To do – Repeat the listing that follows, character for character, minus the pictures.

Supplied records –
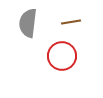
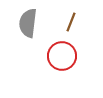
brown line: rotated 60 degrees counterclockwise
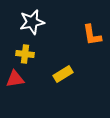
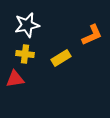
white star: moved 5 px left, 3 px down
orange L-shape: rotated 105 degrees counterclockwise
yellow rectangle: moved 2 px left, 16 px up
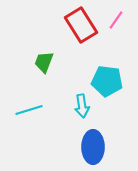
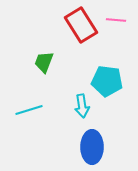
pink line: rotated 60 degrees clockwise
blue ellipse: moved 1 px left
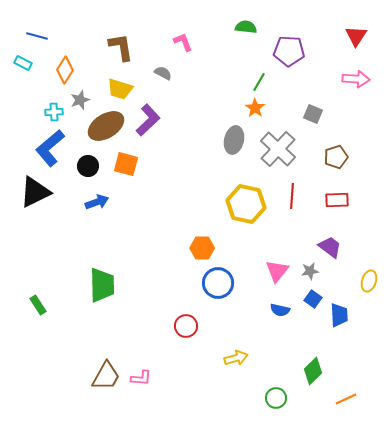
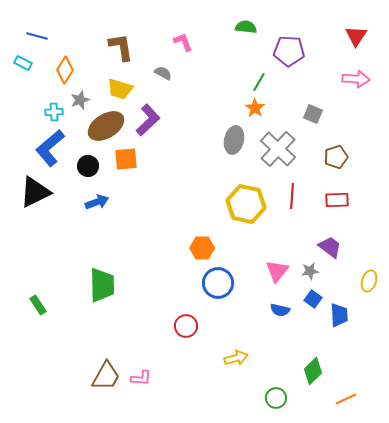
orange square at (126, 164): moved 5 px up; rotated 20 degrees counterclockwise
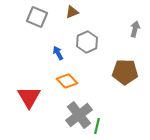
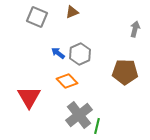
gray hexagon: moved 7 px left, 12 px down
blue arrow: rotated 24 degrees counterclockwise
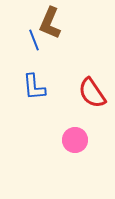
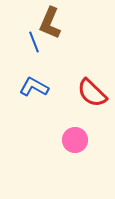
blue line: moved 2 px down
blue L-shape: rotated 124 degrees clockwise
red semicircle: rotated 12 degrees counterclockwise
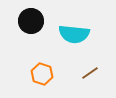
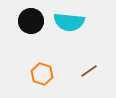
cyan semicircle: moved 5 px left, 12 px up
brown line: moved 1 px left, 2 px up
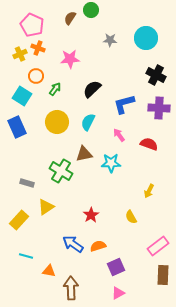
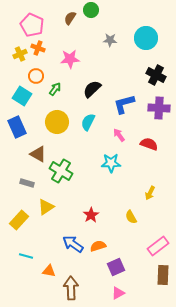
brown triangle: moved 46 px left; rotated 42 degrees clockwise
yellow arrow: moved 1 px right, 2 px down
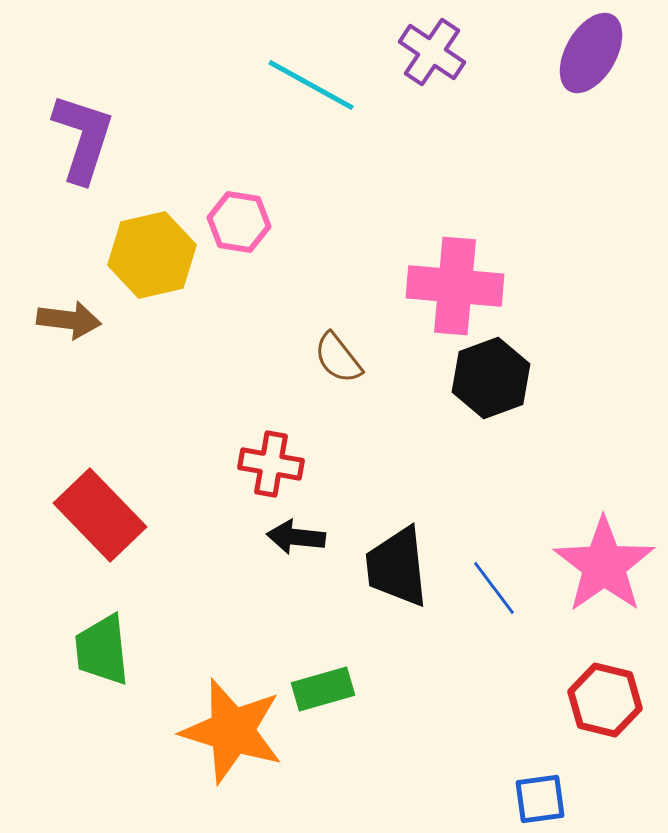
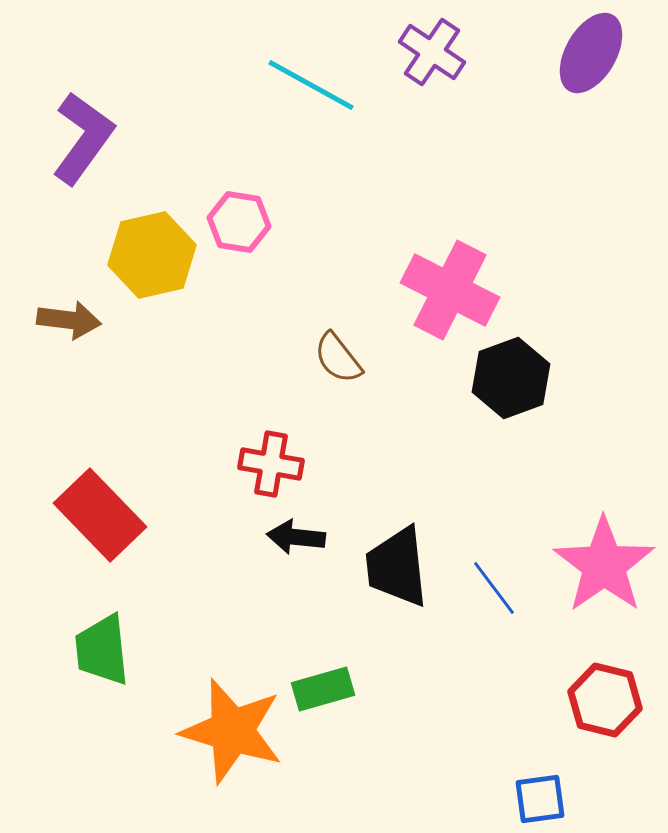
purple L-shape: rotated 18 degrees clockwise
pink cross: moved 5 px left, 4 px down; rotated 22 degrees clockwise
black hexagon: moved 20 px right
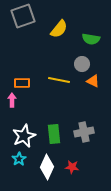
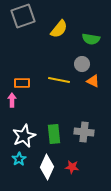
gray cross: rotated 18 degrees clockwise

Result of the exercise –
brown line: rotated 60 degrees counterclockwise
white star: moved 5 px left, 3 px down
orange L-shape: rotated 105 degrees counterclockwise
yellow rectangle: moved 2 px left, 16 px up
pink line: rotated 60 degrees clockwise
blue ellipse: moved 1 px left
orange square at (126, 164): moved 5 px up; rotated 20 degrees counterclockwise
gray hexagon: moved 7 px left, 12 px down
blue arrow: rotated 24 degrees counterclockwise
blue line: moved 2 px down
blue L-shape: rotated 124 degrees clockwise
red semicircle: rotated 12 degrees counterclockwise
cyan semicircle: moved 5 px left, 12 px up
brown line: moved 1 px left, 2 px up
brown triangle: moved 46 px left; rotated 42 degrees clockwise
yellow arrow: moved 1 px right, 2 px down
purple L-shape: rotated 18 degrees clockwise
pink cross: moved 5 px left, 4 px down; rotated 22 degrees clockwise
black hexagon: moved 20 px right
gray cross: rotated 18 degrees clockwise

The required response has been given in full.